- _What you are asked to do_
As the answer, set down the lines below from the one containing "C1: 2.2uF (plus" through the one containing "SW1: button (PWR, VRAW) -> switch (PWR, VRAW)", exactly and inclusively, and no others.
BEGIN Task data
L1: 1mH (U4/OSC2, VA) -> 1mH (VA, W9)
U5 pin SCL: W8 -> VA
END Task data
BEGIN Task data
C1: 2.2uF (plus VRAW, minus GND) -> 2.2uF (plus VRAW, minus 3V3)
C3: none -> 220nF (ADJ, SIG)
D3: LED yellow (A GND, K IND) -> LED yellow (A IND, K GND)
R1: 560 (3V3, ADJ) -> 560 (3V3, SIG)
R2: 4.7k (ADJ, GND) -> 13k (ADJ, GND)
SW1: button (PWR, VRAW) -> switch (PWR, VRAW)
END Task data
BEGIN Task data
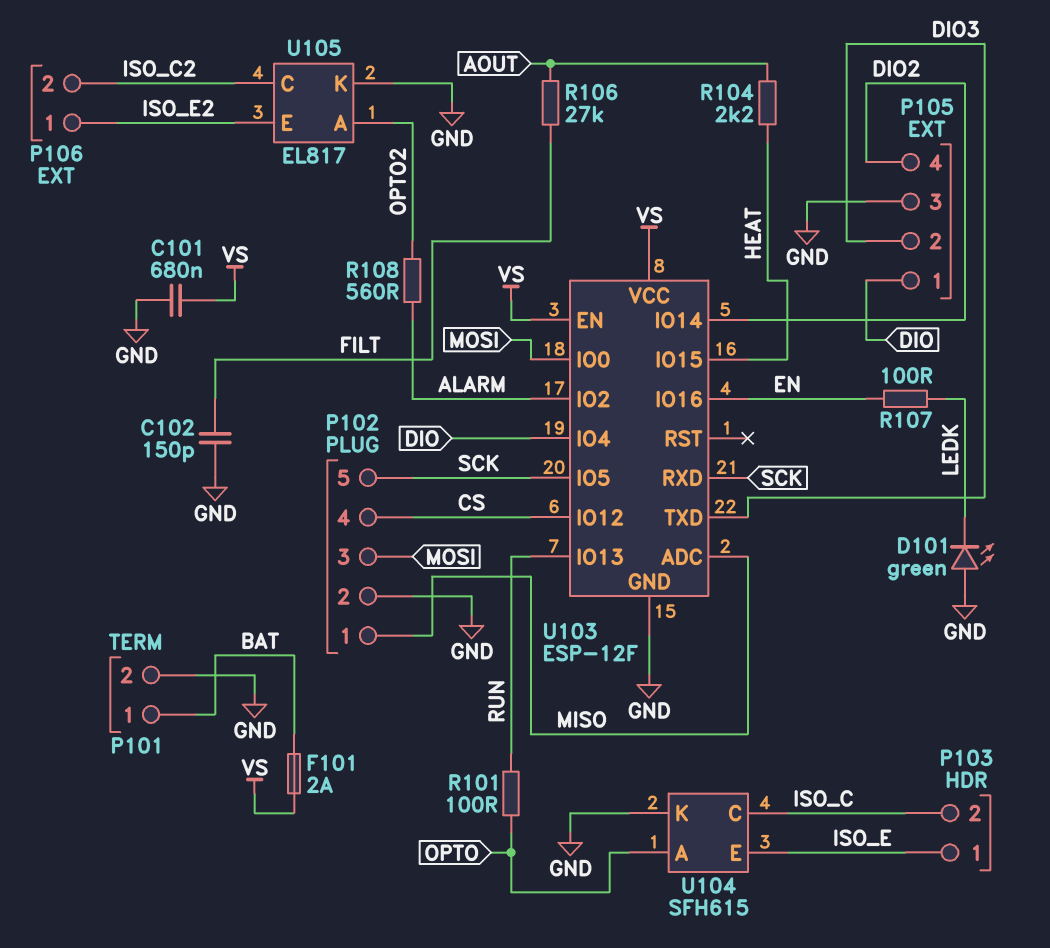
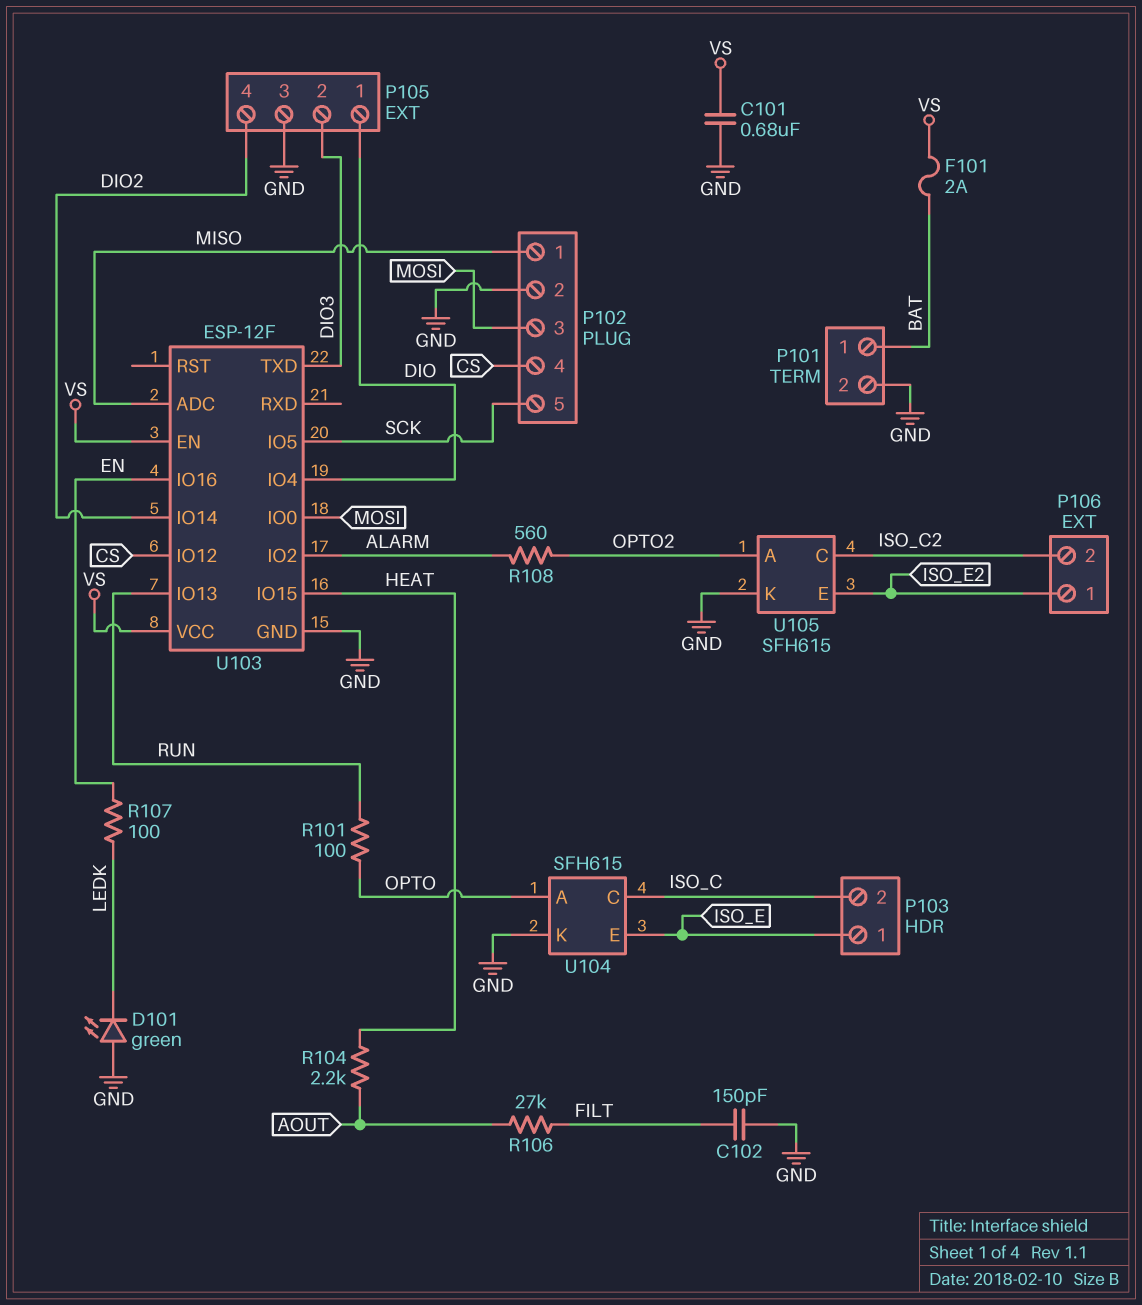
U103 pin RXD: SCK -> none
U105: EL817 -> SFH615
END Task data
- _Result below_
C1: 2.2uF (plus VRAW, minus GND) -> 2.2uF (plus VRAW, minus 3V3)
C3: none -> 220nF (ADJ, SIG)
D3: LED yellow (A GND, K IND) -> LED yellow (A IND, K GND)
R1: 560 (3V3, ADJ) -> 560 (3V3, SIG)
R2: 4.7k (ADJ, GND) -> 13k (ADJ, GND)
SW1: button (PWR, VRAW) -> switch (PWR, VRAW)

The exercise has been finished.